__Task directions__
Rewrite the listing below, replacing "center point" with "midpoint" and leaving everything else unchanged.

__Data supplied__
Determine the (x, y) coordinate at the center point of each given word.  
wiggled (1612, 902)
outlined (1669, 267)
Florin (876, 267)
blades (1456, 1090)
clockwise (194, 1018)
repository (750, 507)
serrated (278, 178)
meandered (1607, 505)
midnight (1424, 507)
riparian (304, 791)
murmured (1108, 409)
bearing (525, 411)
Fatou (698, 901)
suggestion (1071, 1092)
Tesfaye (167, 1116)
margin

__Written response__
Determine the (x, y) coordinate at the midpoint of each given word.  
wiggled (1612, 902)
outlined (1669, 267)
Florin (876, 267)
blades (1456, 1090)
clockwise (194, 1018)
repository (750, 507)
serrated (278, 178)
meandered (1607, 505)
midnight (1424, 507)
riparian (304, 791)
murmured (1108, 409)
bearing (525, 411)
Fatou (698, 901)
suggestion (1071, 1092)
Tesfaye (167, 1116)
margin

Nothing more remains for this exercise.